All of the data below should be printed again word for word, pictures excluded.

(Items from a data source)
★ ★ ★ ★ ★ ★ ★

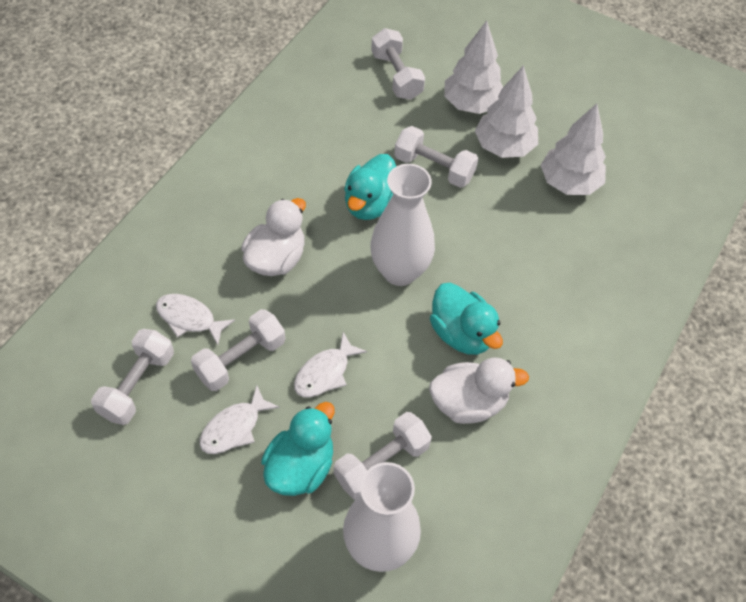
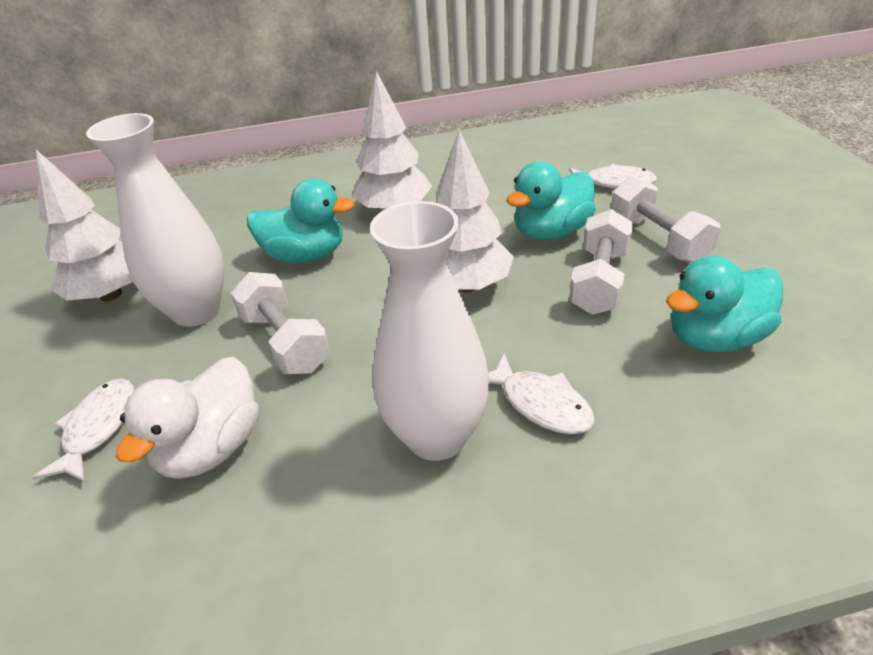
white duck: 2 -> 1
white dumbbell: 5 -> 3

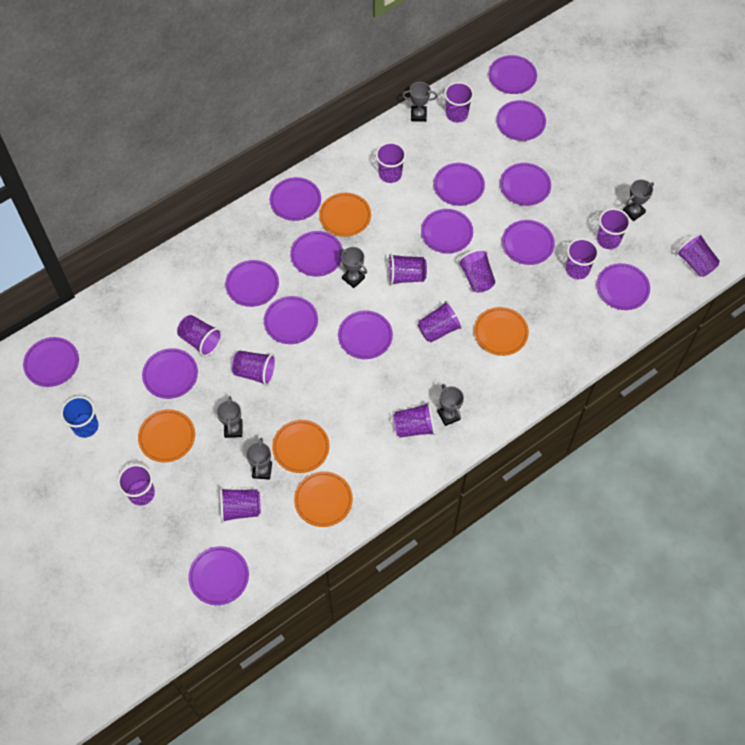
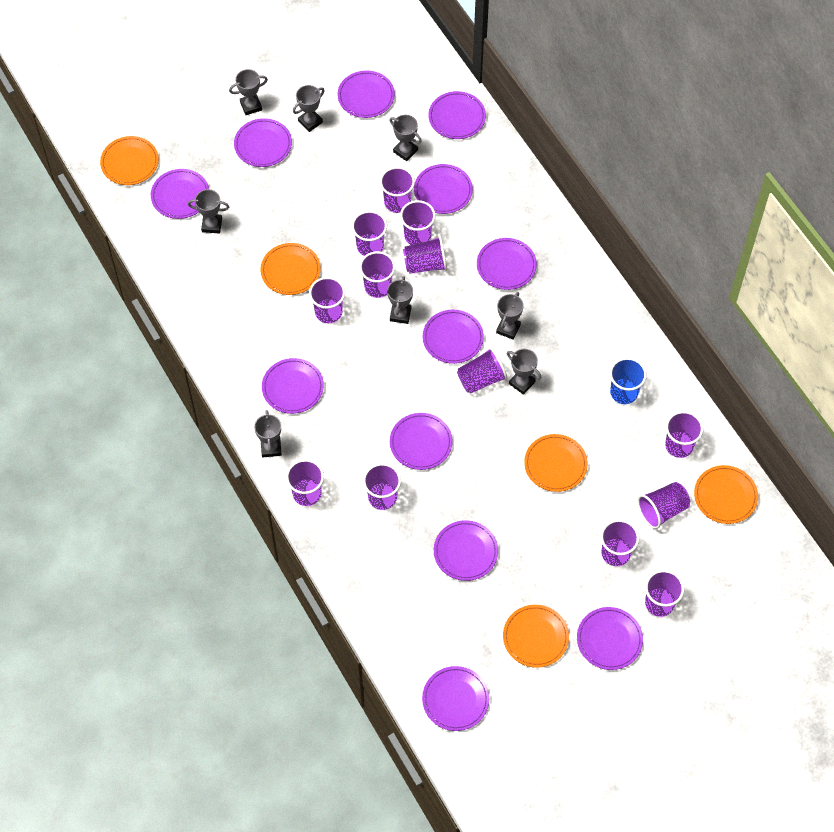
grey trophy: 6 -> 8
purple plate: 15 -> 12

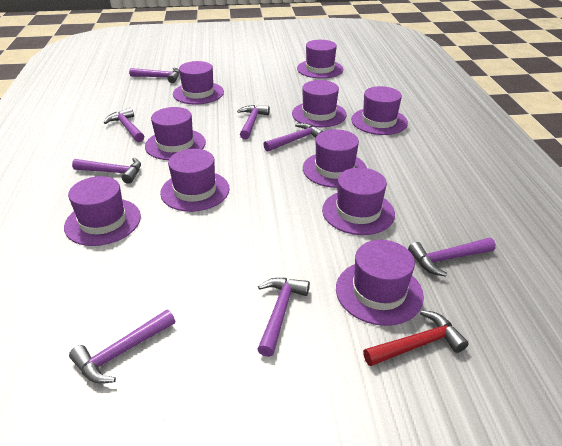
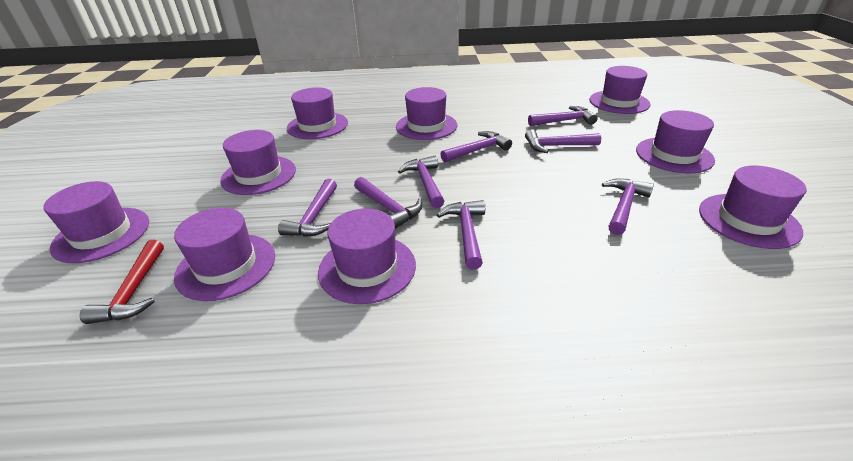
purple hat: 10 -> 9

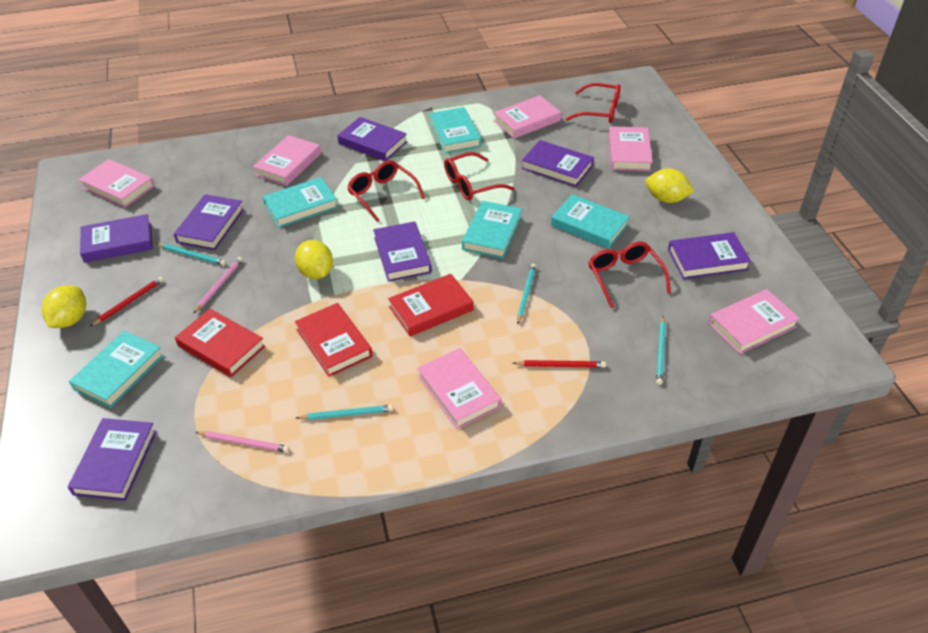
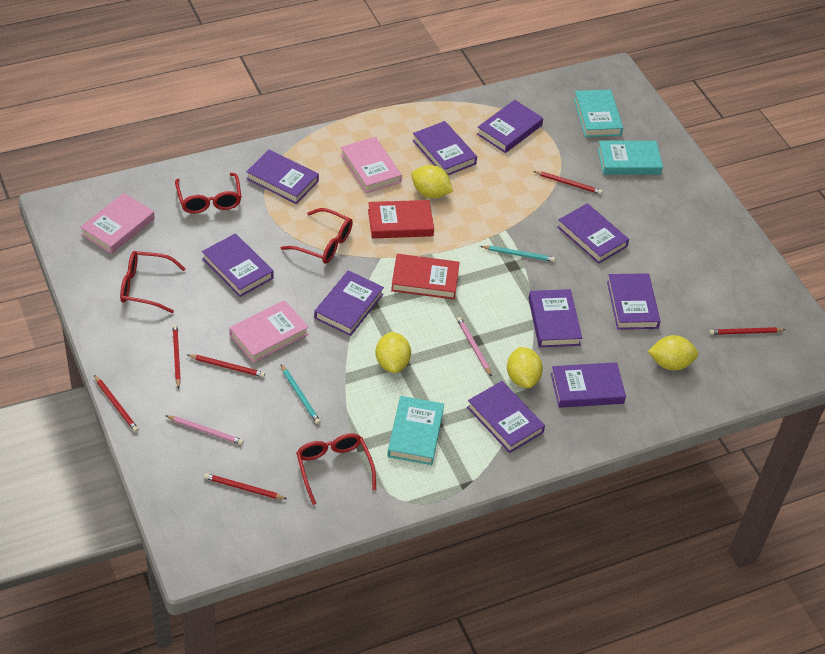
pink book: 6 -> 3
purple book: 7 -> 10
red book: 3 -> 2
red pencil: 2 -> 6
turquoise book: 5 -> 3
turquoise pencil: 4 -> 2
yellow lemon: 3 -> 4

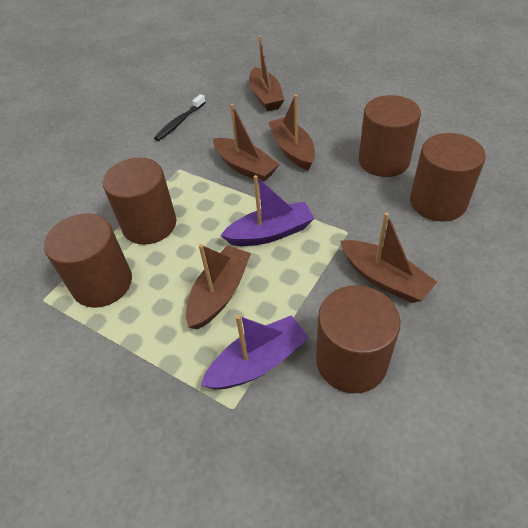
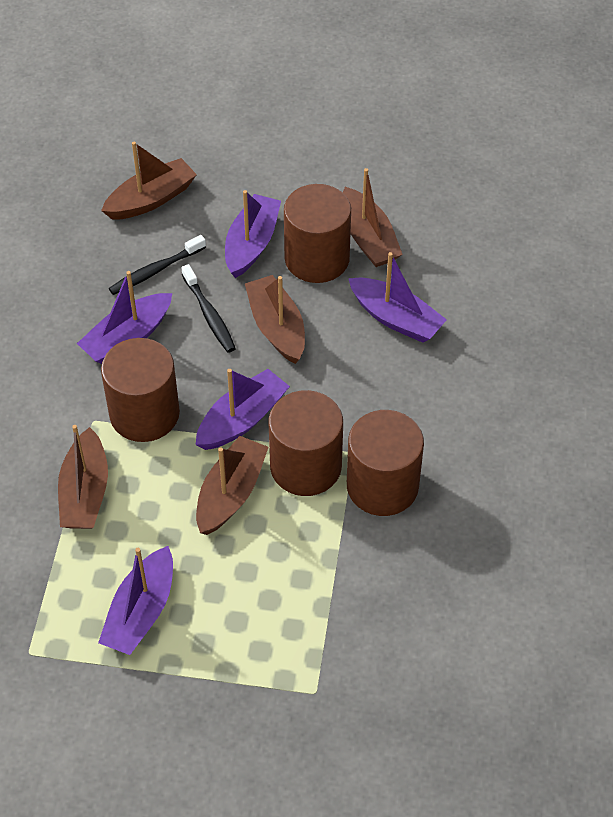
black toothbrush: 1 -> 2
brown cylinder: 5 -> 4
purple boat: 2 -> 5

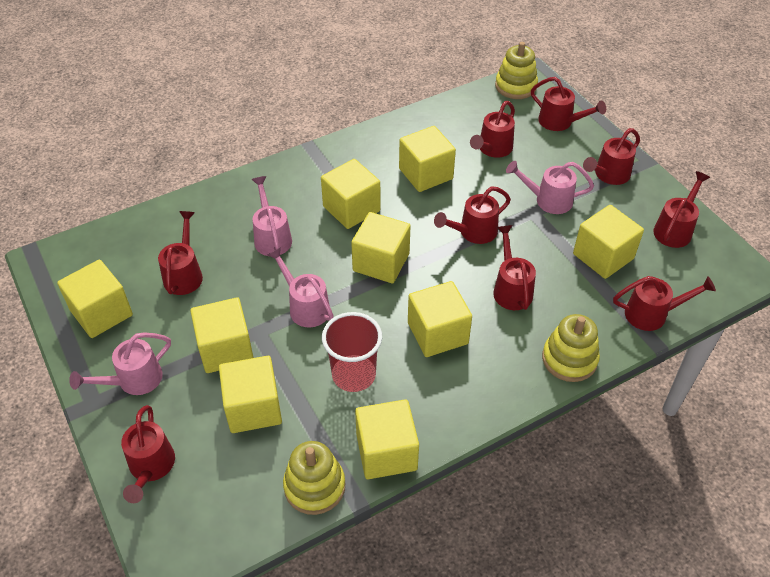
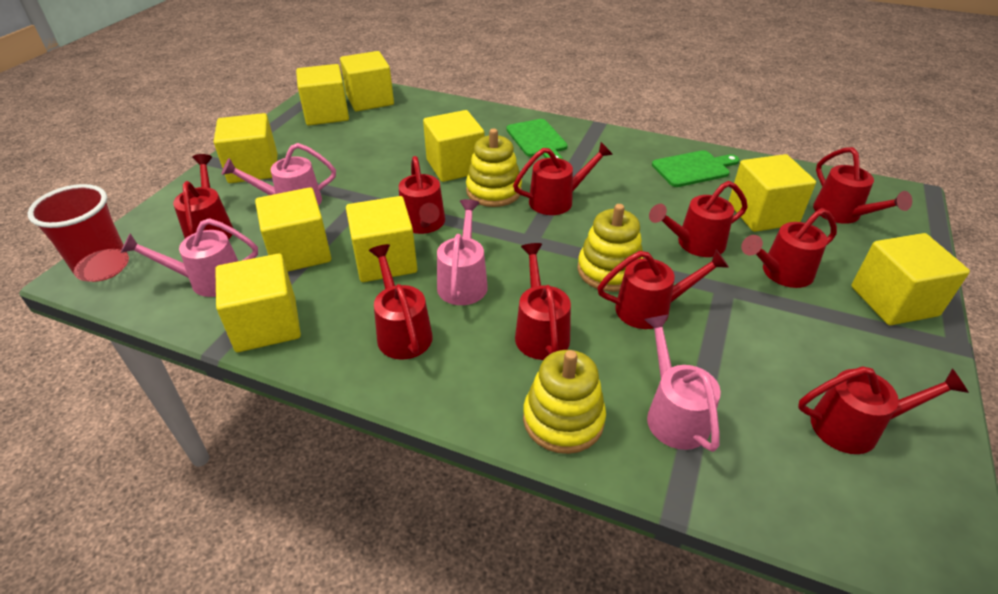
green cutting board: 0 -> 2
red watering can: 9 -> 10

★ ★ ★ ★ ★ ★ ★

SOLUTION TO THIS PROBLEM
white duck: 2 -> 1
white dumbbell: 5 -> 3

grey trophy: 6 -> 8
purple plate: 15 -> 12

purple hat: 10 -> 9

pink book: 6 -> 3
purple book: 7 -> 10
red book: 3 -> 2
red pencil: 2 -> 6
turquoise book: 5 -> 3
turquoise pencil: 4 -> 2
yellow lemon: 3 -> 4

black toothbrush: 1 -> 2
brown cylinder: 5 -> 4
purple boat: 2 -> 5

green cutting board: 0 -> 2
red watering can: 9 -> 10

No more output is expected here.